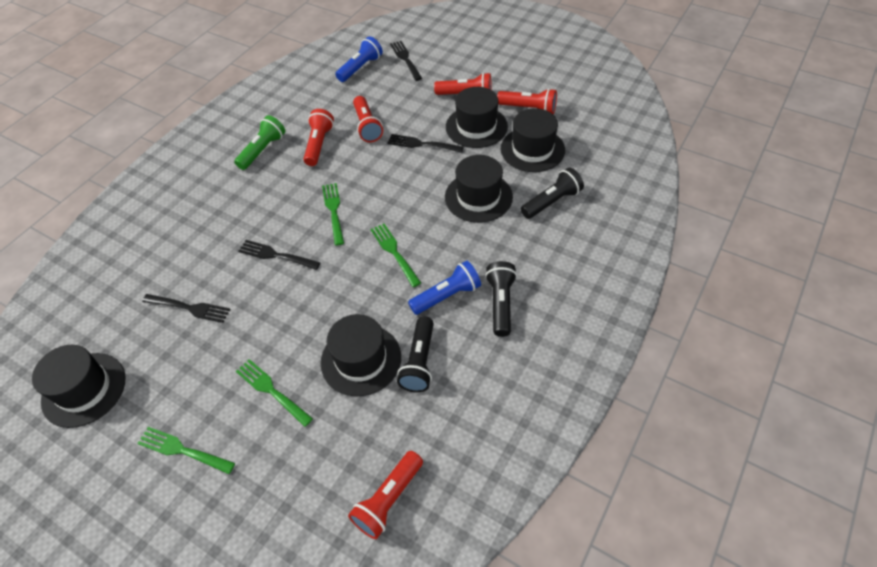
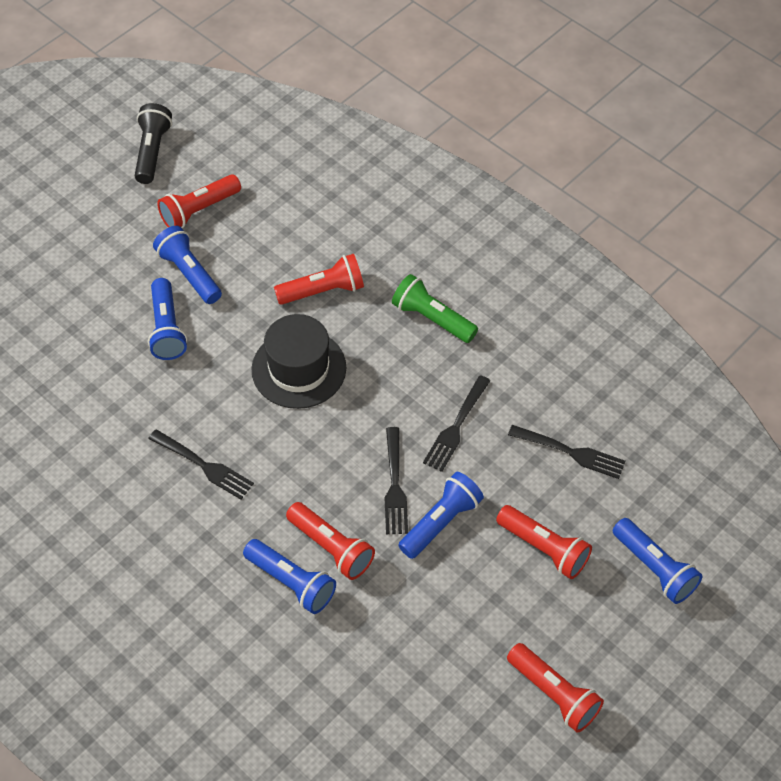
black flashlight: 3 -> 1
black hat: 5 -> 1
blue flashlight: 2 -> 5
green fork: 4 -> 0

- Problem statement -
Could the material above be given again in full and exactly, with its pictures left out?

- Response -
black flashlight: 3 -> 1
black hat: 5 -> 1
blue flashlight: 2 -> 5
green fork: 4 -> 0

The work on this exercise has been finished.